BRIEF
Will you write out, word for word, every line from the one with "D3: LED (A LED_A, K" to the final line of the data below, with the pictures left out?

DATA FOR THE TASK
* * * * *

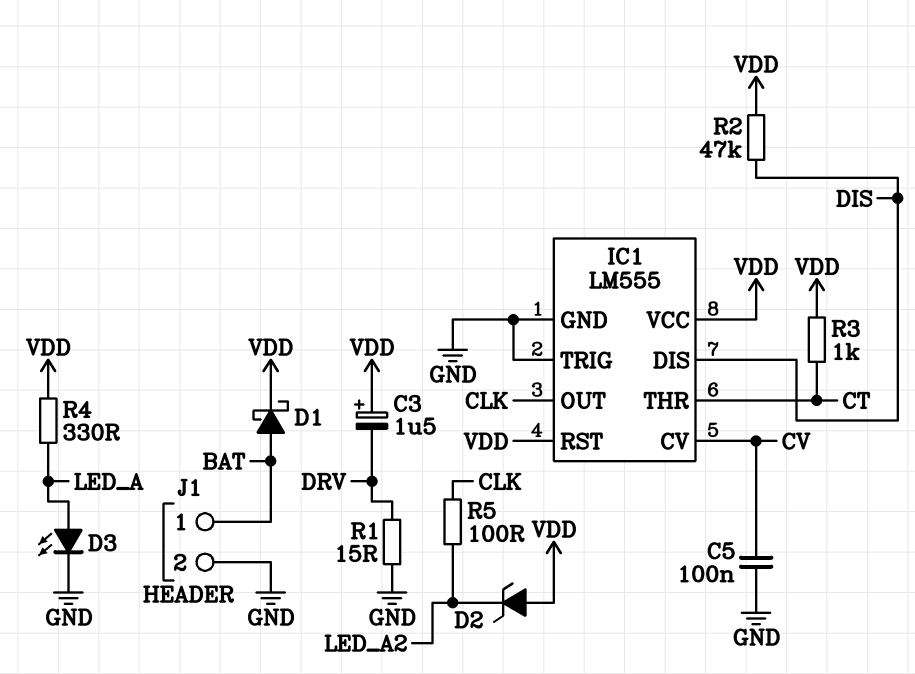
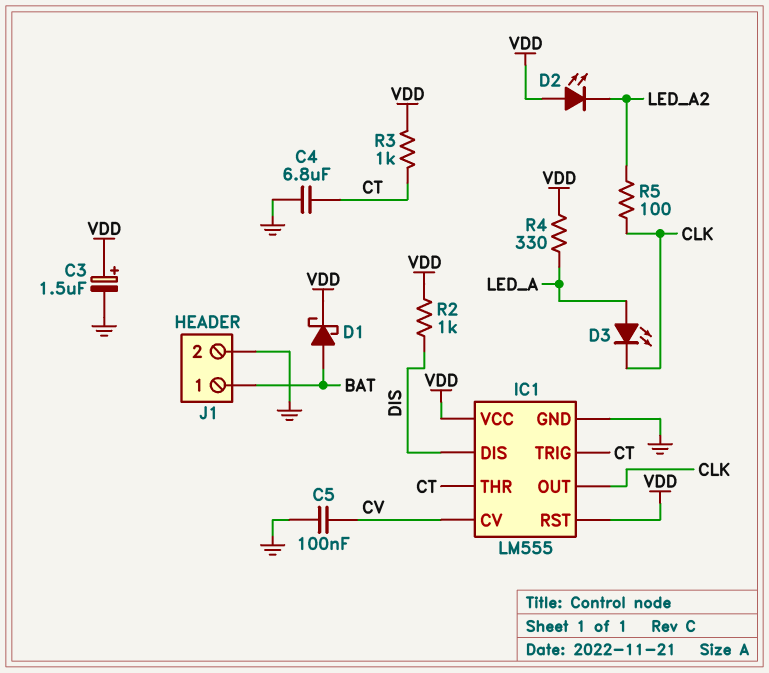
C3: 1.5uF (plus VDD, minus DRV) -> 1.5uF (plus VDD, minus GND)
C4: none -> 6.8uF (CT, GND)
D2: zener (A VDD, K LED_A2) -> LED (A VDD, K LED_A2)
D3: LED (A LED_A, K GND) -> LED (A LED_A, K CLK)
IC1 pin TRIG: GND -> CT
R1: 15 (DRV, GND) -> none
R2: 47k (DIS, VDD) -> 1k (DIS, VDD)

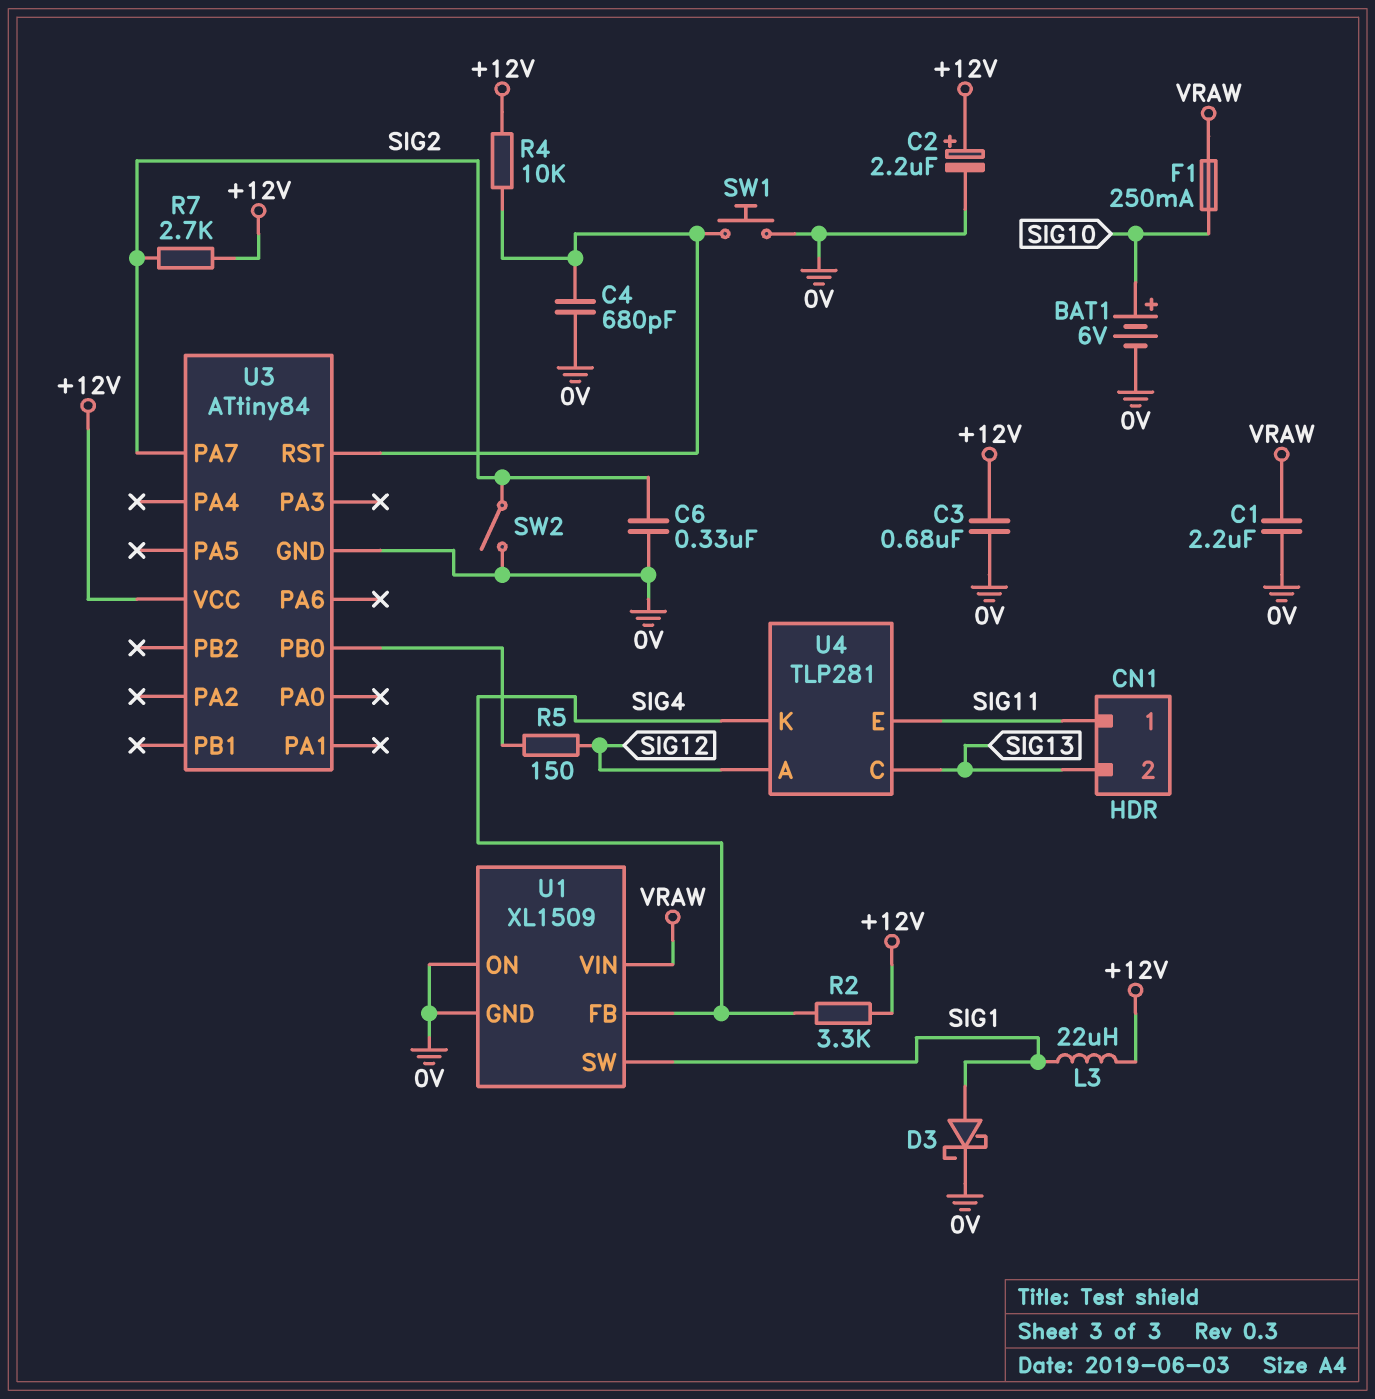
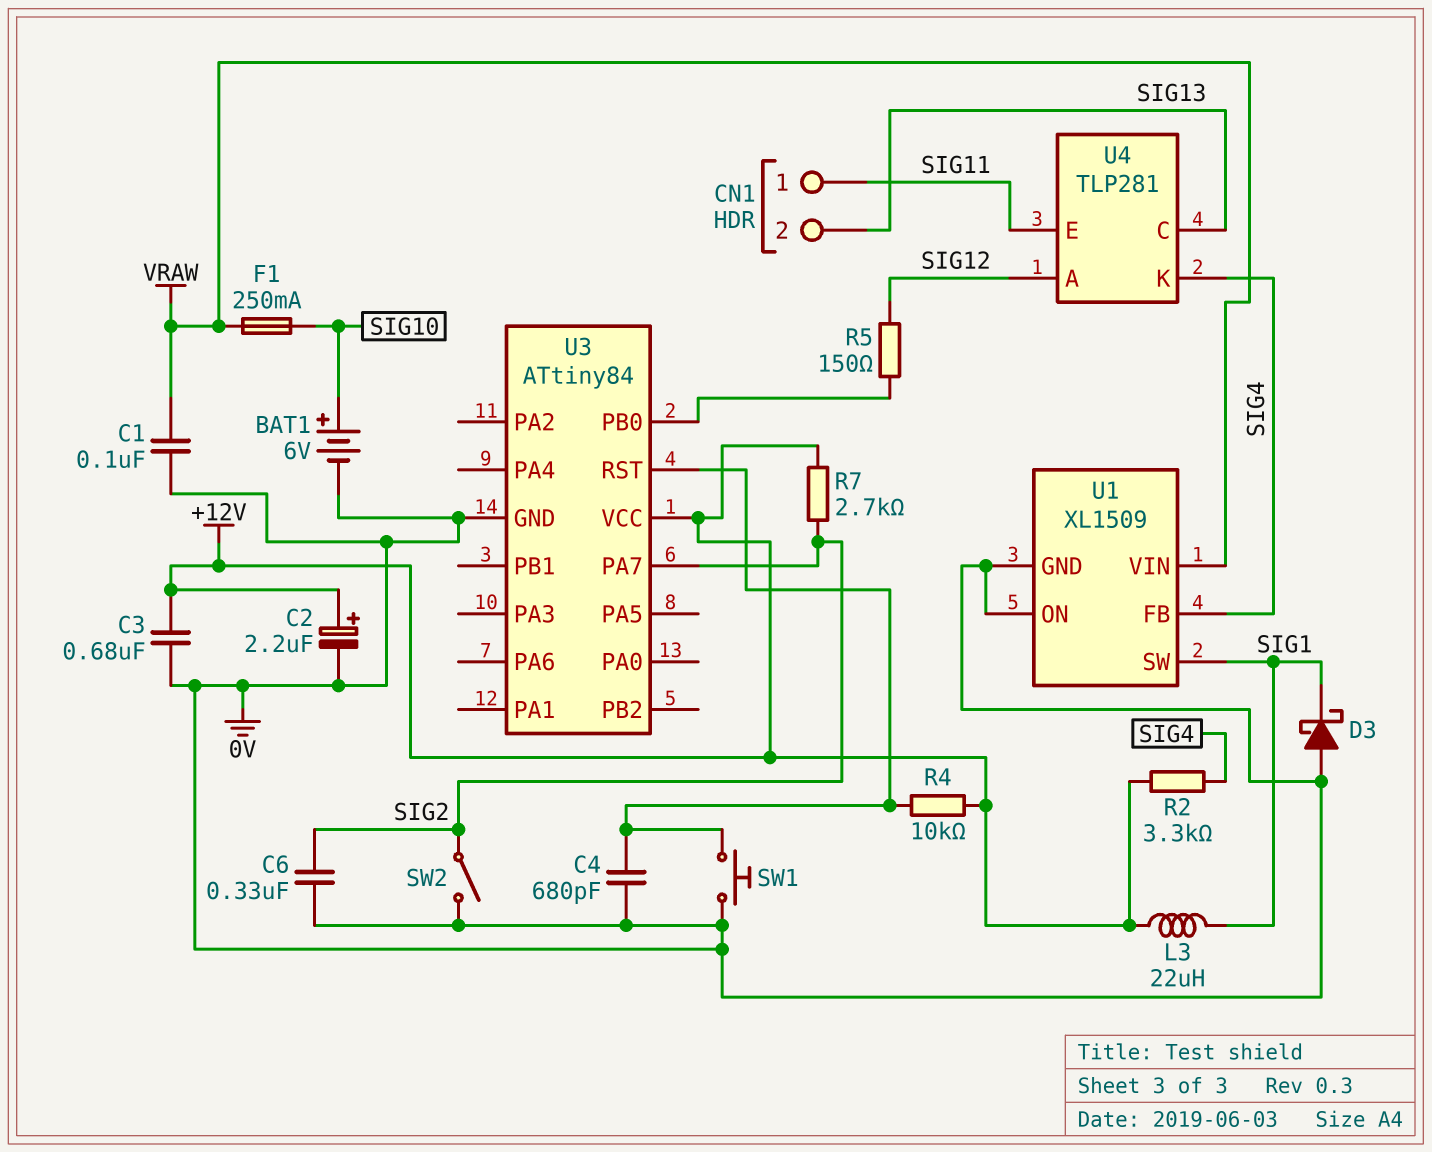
C1: 2.2uF (0V, VRAW) -> 100nF (0V, VRAW)
D3: schottky (A SIG1, K 0V) -> schottky (A 0V, K SIG1)

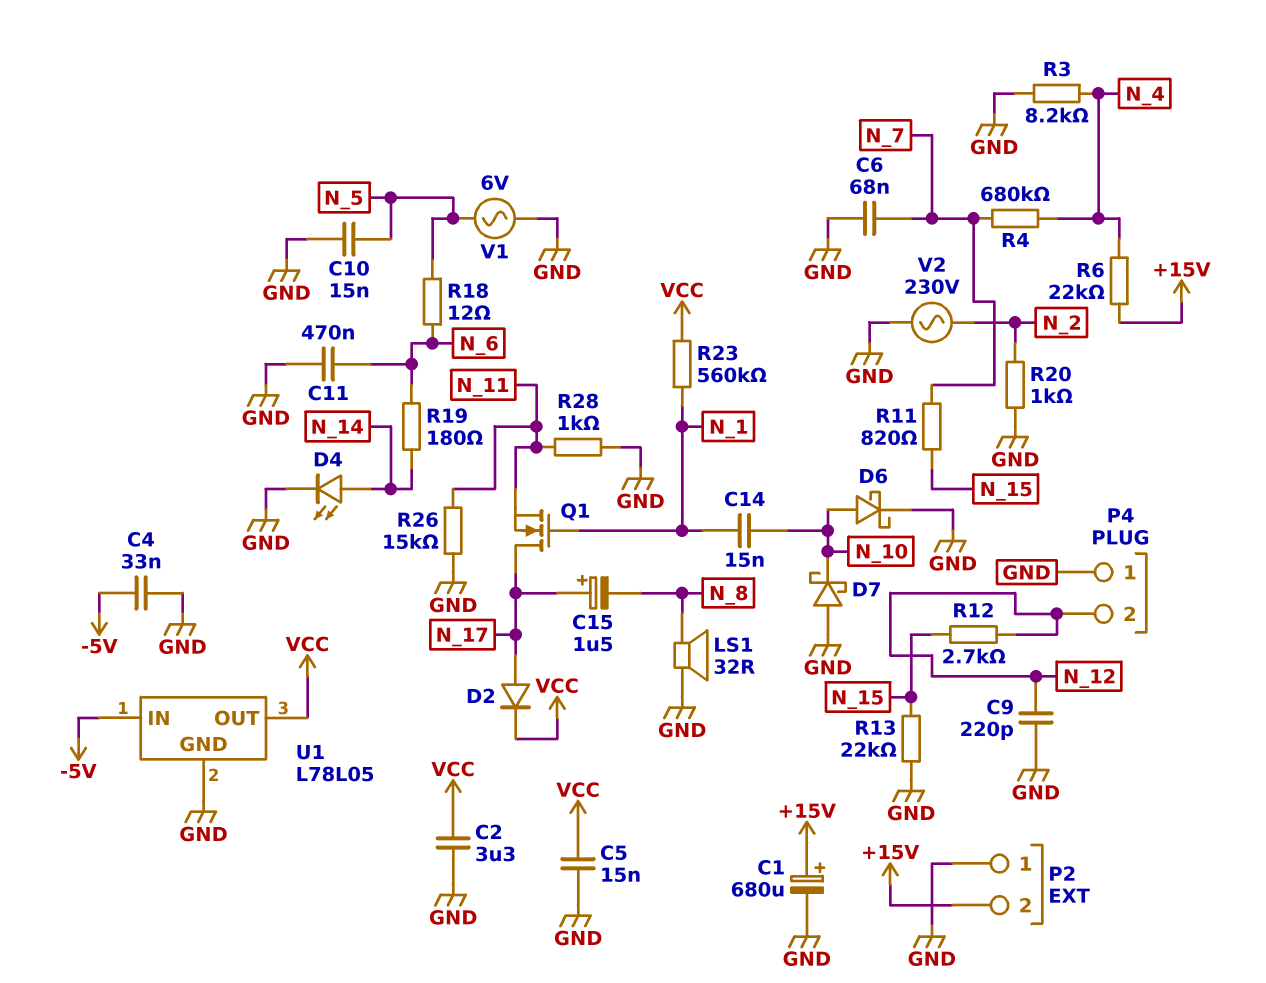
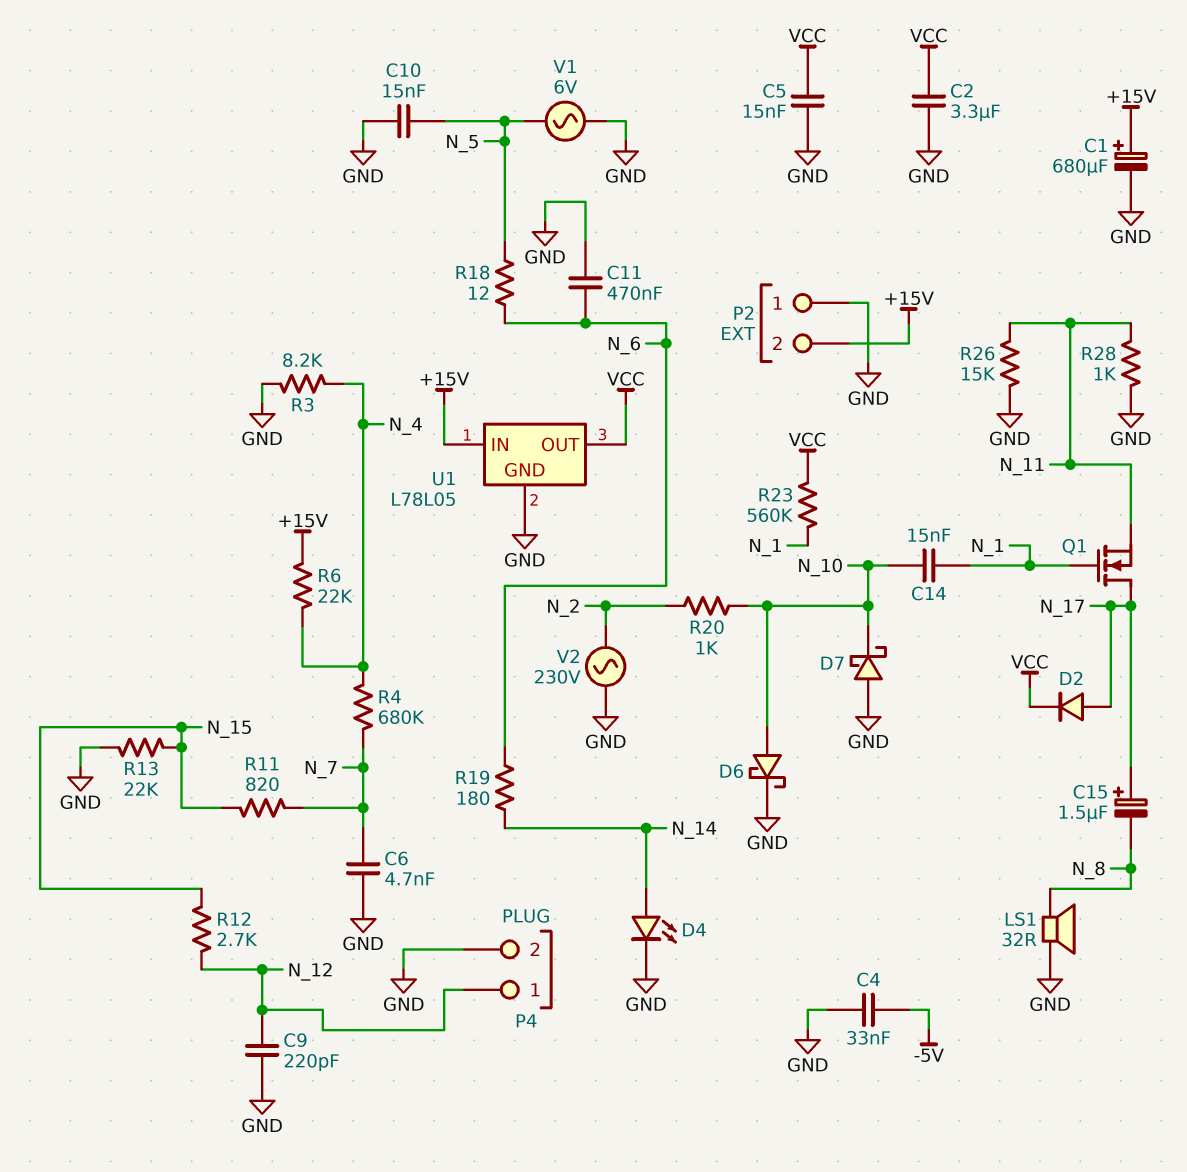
C6: 68nF (GND, N_7) -> 4.7nF (GND, N_7)
P4 pin 1: GND -> N_12
P4 pin 2: N_12 -> GND
R20: 1k (GND, N_2) -> 1k (N_2, N_10)
U1 pin IN: -5V -> +15V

* * * * *

EXERCISE SOLUTION
D3: LED (A LED_A, K GND) -> LED (A LED_A, K CLK)
IC1 pin TRIG: GND -> CT
R1: 15 (DRV, GND) -> none
R2: 47k (DIS, VDD) -> 1k (DIS, VDD)

C1: 2.2uF (0V, VRAW) -> 100nF (0V, VRAW)
D3: schottky (A SIG1, K 0V) -> schottky (A 0V, K SIG1)

C6: 68nF (GND, N_7) -> 4.7nF (GND, N_7)
P4 pin 1: GND -> N_12
P4 pin 2: N_12 -> GND
R20: 1k (GND, N_2) -> 1k (N_2, N_10)
U1 pin IN: -5V -> +15V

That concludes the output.